## Task description
Print exactly the lines starting at the one that contains "now: cobalt_mushroom" and ending at the last line of the listing below.

## The data

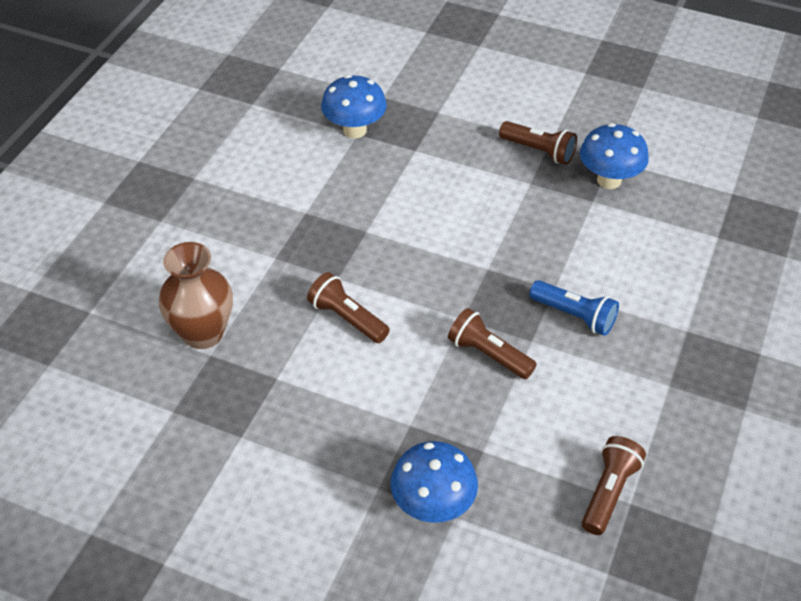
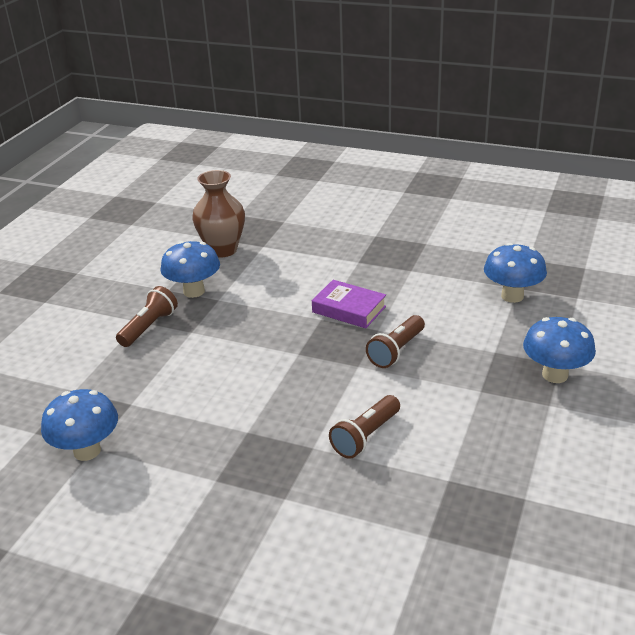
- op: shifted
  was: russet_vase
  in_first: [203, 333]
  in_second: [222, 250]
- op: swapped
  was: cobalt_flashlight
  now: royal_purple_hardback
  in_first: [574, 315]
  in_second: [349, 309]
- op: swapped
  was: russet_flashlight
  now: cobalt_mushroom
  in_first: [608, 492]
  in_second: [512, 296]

## Task solution
  now: cobalt_mushroom
  in_first: [608, 492]
  in_second: [512, 296]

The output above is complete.